_Work to complete_
Each record, word for word and stripped of pictures, is what the answer should contain.

_Record excerpts_
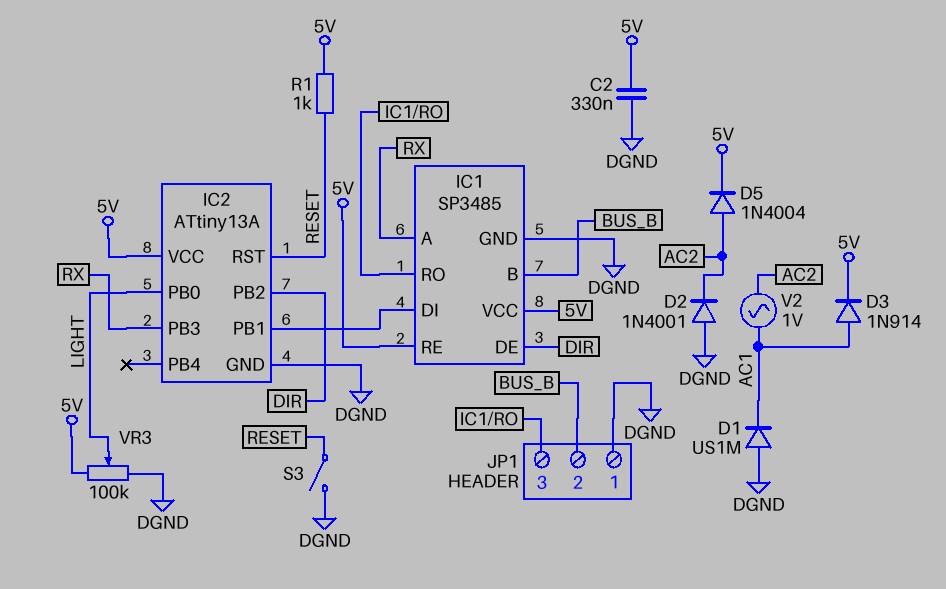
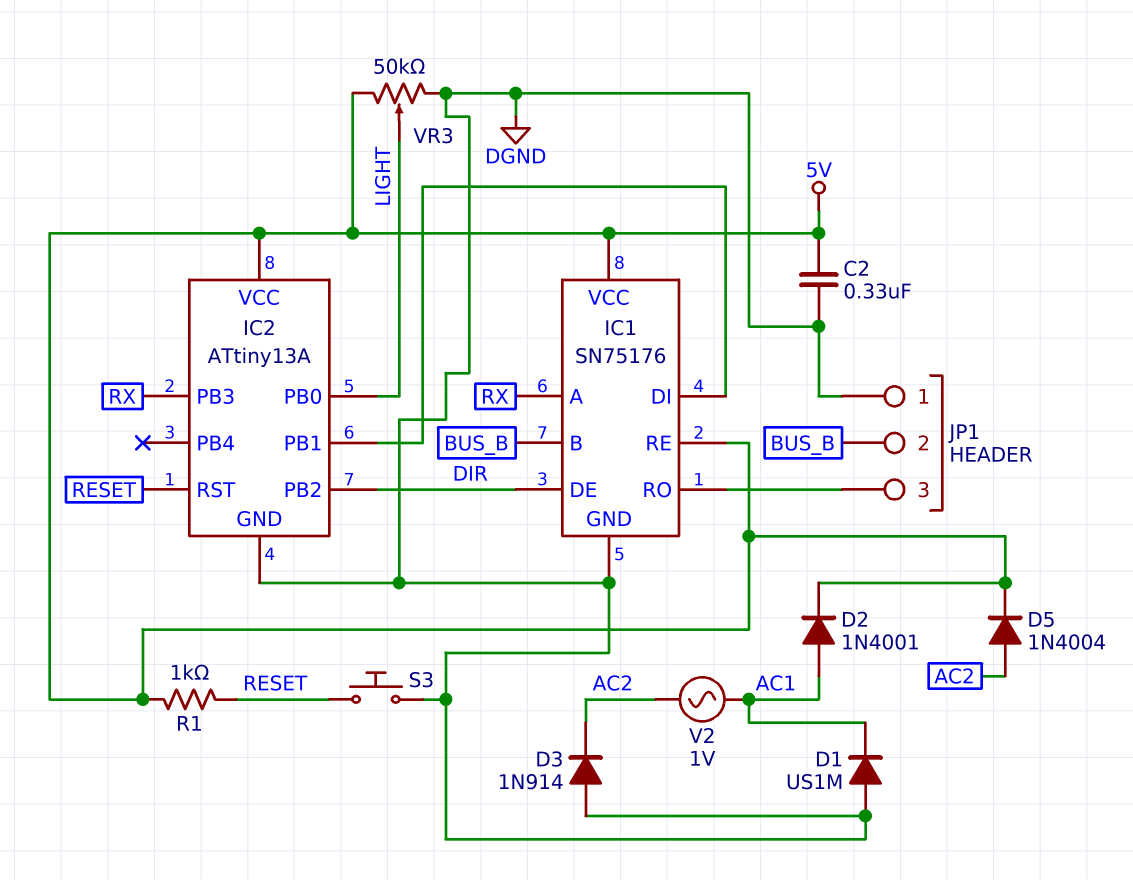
D2: diode 1N4001 (A DGND, K AC2) -> diode 1N4001 (A AC1, K 5V)
D3: diode 1N914 (A AC1, K 5V) -> diode 1N914 (A DGND, K AC2)
IC1: SP3485 -> SN75176
S3: switch (DGND, RESET) -> button (DGND, RESET)
VR3: 100k (5V, DGND, wiper LIGHT) -> 50k (5V, DGND, wiper LIGHT)

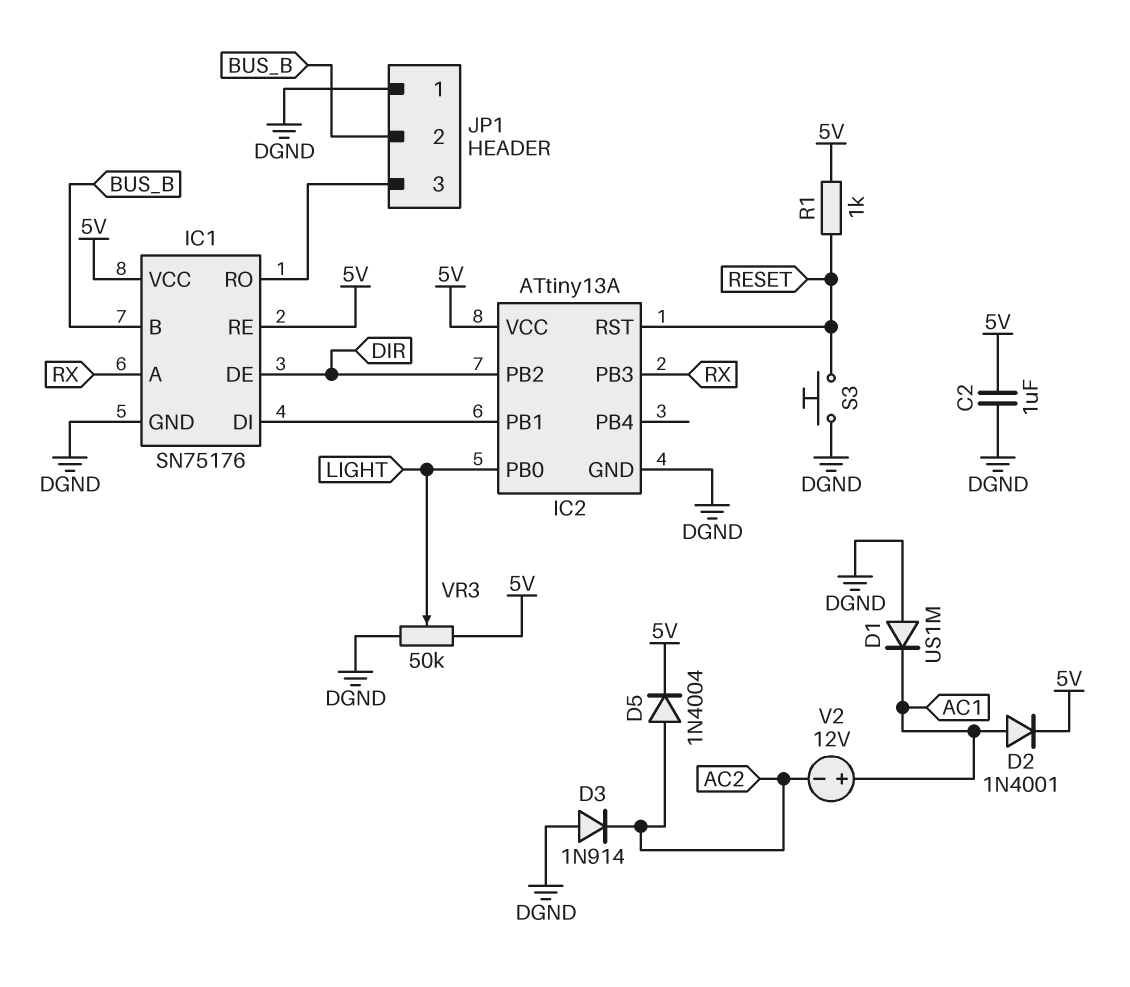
C2: 330nF (5V, DGND) -> 1uF (5V, DGND)
V2: AC 1V (AC1, AC2) -> 12V (plus AC1, minus AC2)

_Problem solution_
D2: diode 1N4001 (A DGND, K AC2) -> diode 1N4001 (A AC1, K 5V)
D3: diode 1N914 (A AC1, K 5V) -> diode 1N914 (A DGND, K AC2)
IC1: SP3485 -> SN75176
S3: switch (DGND, RESET) -> button (DGND, RESET)
VR3: 100k (5V, DGND, wiper LIGHT) -> 50k (5V, DGND, wiper LIGHT)

C2: 330nF (5V, DGND) -> 1uF (5V, DGND)
V2: AC 1V (AC1, AC2) -> 12V (plus AC1, minus AC2)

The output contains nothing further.